- _Given exercise_
Copy the rows starting with the one containing "sterile (242, 107)" and going on through the last row, renaming "carburetor" to "radiator" and changing nothing else.

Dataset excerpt
%%

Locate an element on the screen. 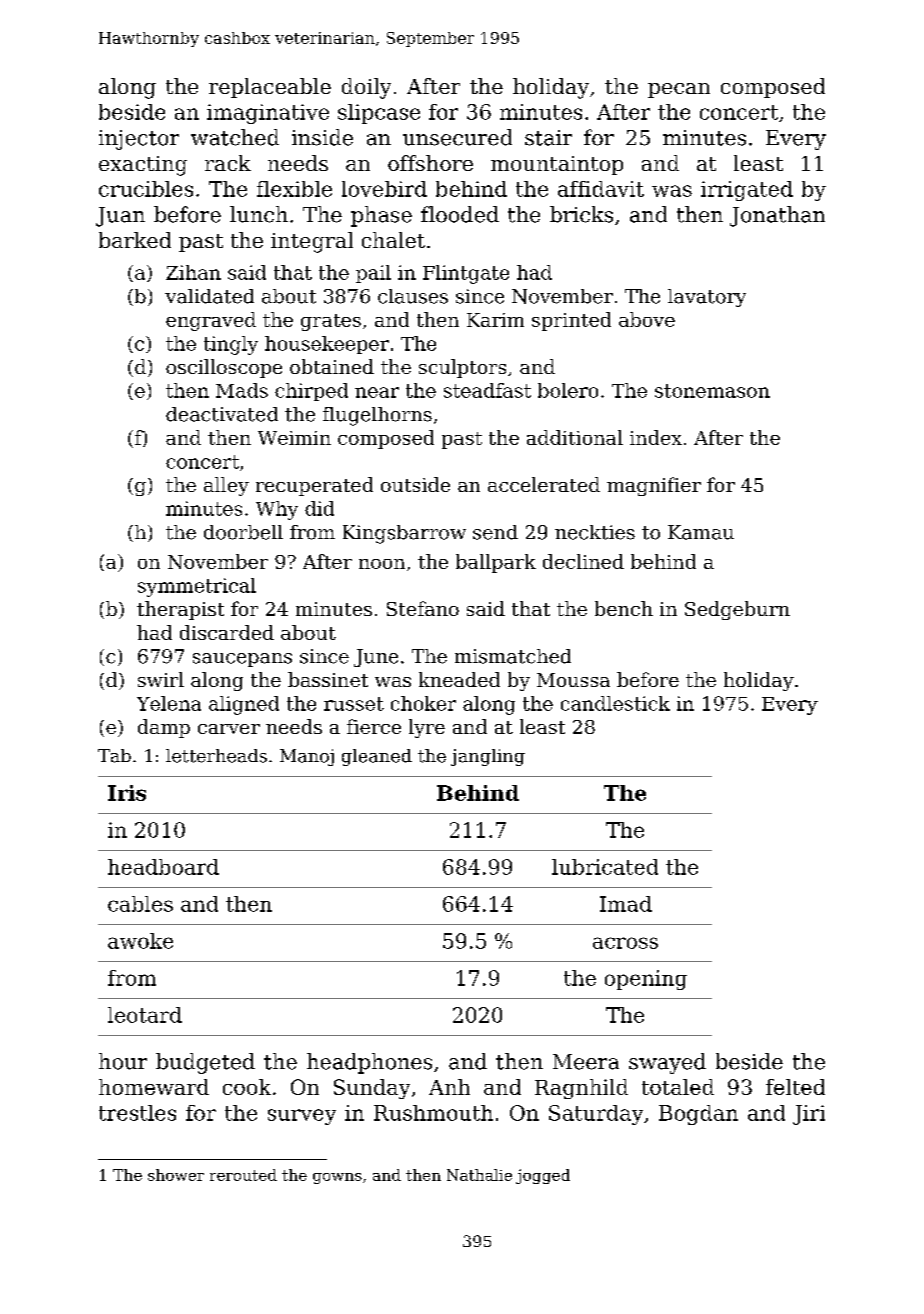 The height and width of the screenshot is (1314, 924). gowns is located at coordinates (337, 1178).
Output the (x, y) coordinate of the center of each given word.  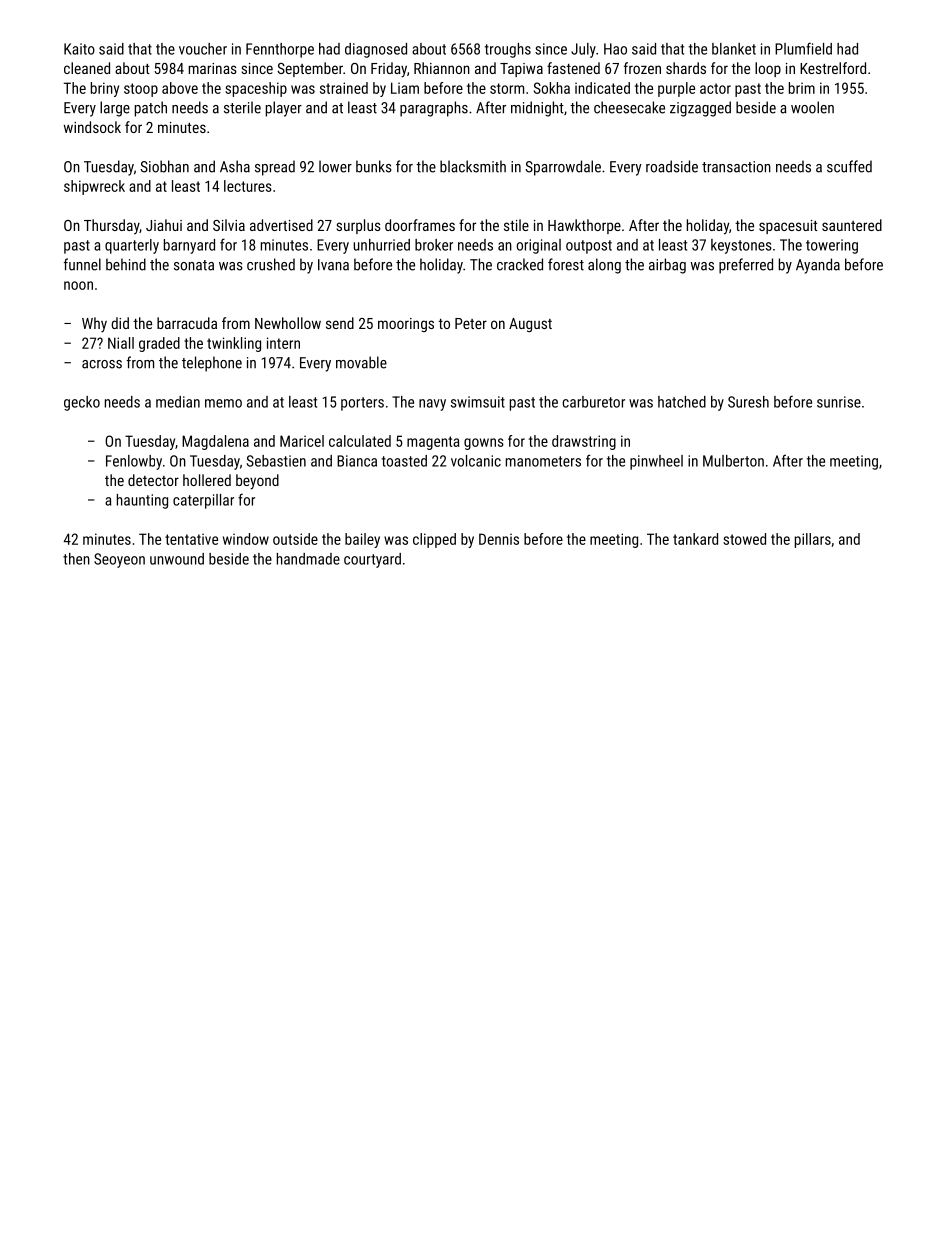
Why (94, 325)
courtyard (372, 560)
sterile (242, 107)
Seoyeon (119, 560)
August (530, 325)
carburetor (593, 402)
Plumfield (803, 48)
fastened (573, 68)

%%

- _Answer for this exercise_
sterile (242, 107)
Seoyeon (119, 560)
August (530, 325)
radiator (593, 402)
Plumfield (803, 48)
fastened (573, 68)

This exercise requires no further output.